Object correspondence data
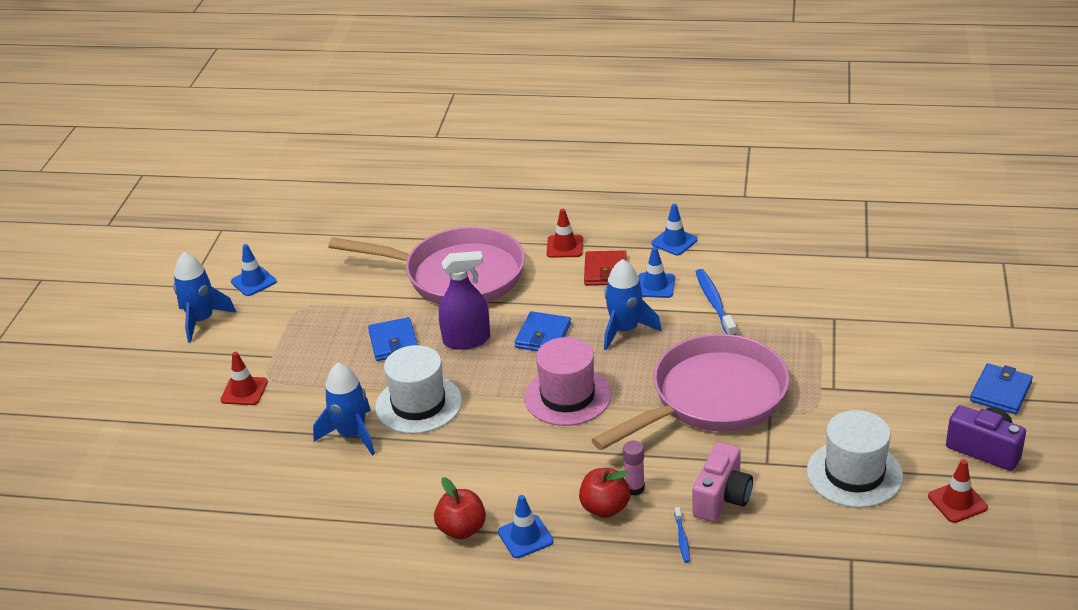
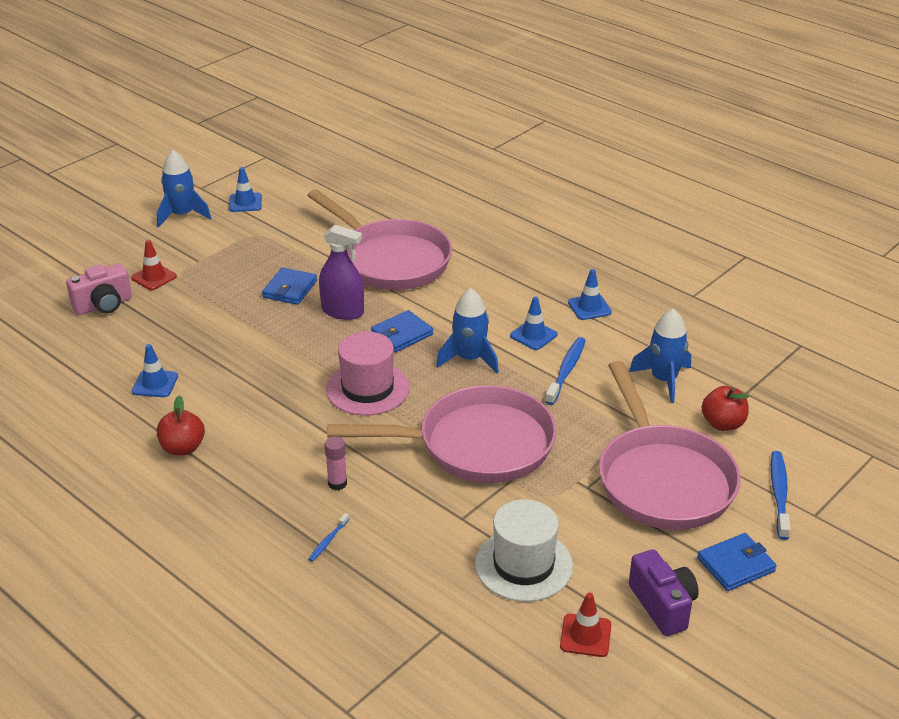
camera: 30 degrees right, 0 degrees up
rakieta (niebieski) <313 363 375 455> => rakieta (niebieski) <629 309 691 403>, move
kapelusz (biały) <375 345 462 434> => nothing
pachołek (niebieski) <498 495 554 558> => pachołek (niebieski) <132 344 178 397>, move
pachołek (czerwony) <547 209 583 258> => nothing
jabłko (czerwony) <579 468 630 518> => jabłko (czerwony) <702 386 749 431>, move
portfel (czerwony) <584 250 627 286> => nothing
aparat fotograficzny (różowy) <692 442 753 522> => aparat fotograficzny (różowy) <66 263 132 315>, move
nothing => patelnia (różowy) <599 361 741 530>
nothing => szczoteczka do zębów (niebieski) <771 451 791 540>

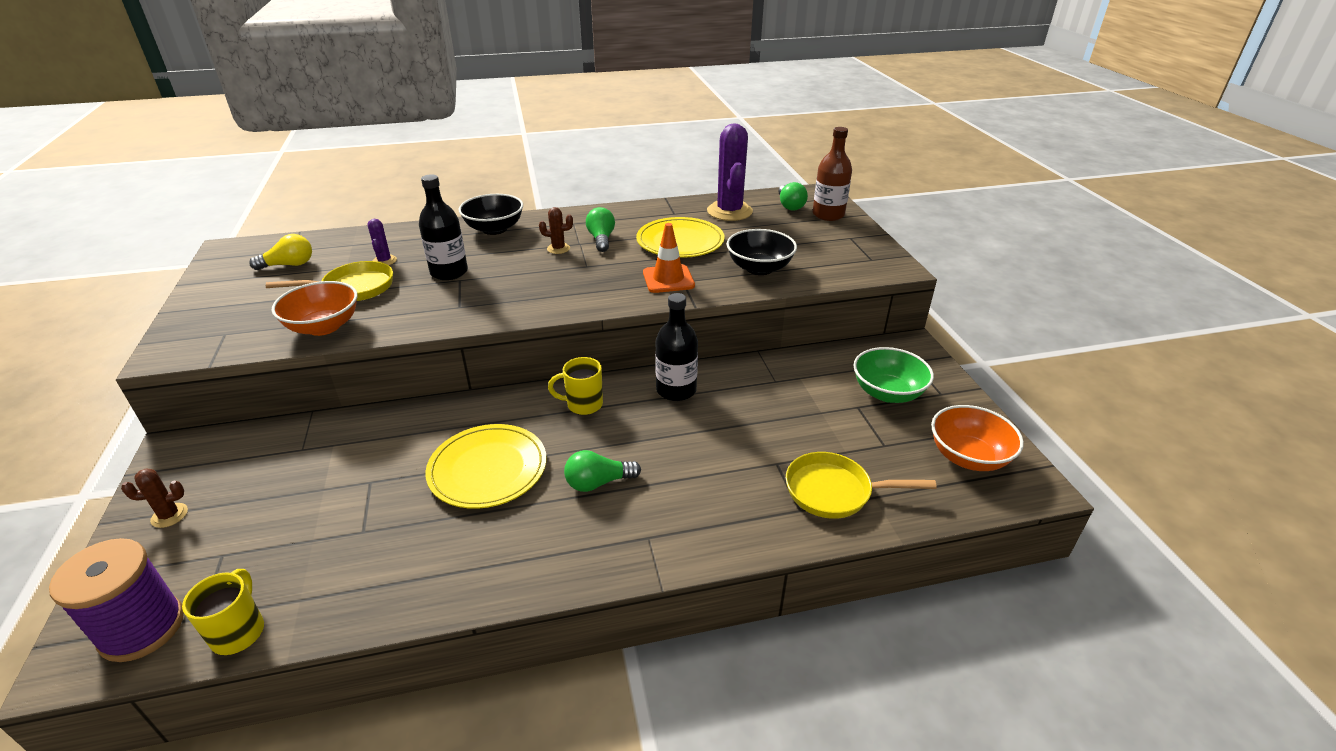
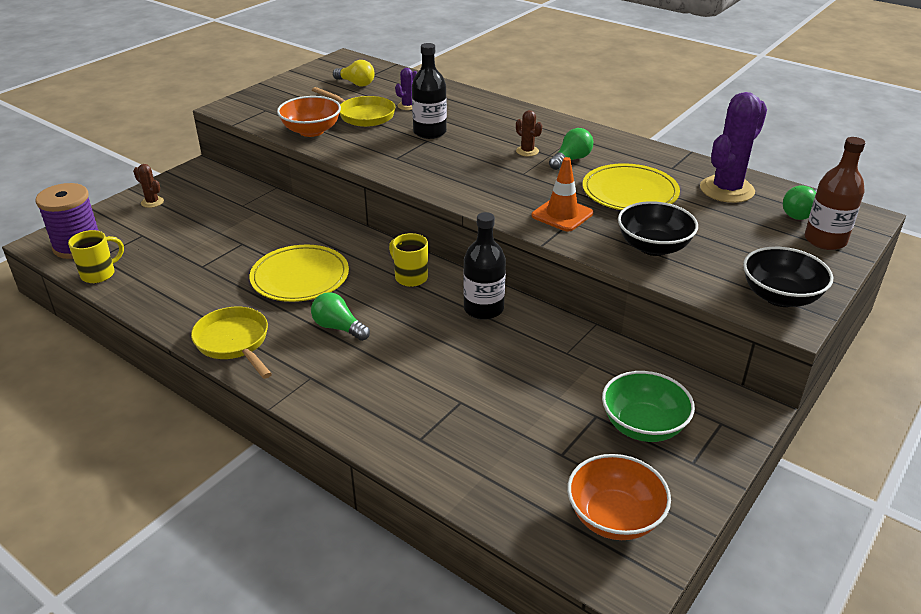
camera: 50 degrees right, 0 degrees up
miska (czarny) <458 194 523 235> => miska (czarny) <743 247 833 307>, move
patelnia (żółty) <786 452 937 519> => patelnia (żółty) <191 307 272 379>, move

- _Activity_
Copy the lines of the data above exactly as written, beginning with the line containing "pachołek (niebieski) <498" and ending with the line containing "portfel (czerwony) <584", and leave out all other lines.

- _Task answer_
pachołek (niebieski) <498 495 554 558> => pachołek (niebieski) <132 344 178 397>, move
pachołek (czerwony) <547 209 583 258> => nothing
jabłko (czerwony) <579 468 630 518> => jabłko (czerwony) <702 386 749 431>, move
portfel (czerwony) <584 250 627 286> => nothing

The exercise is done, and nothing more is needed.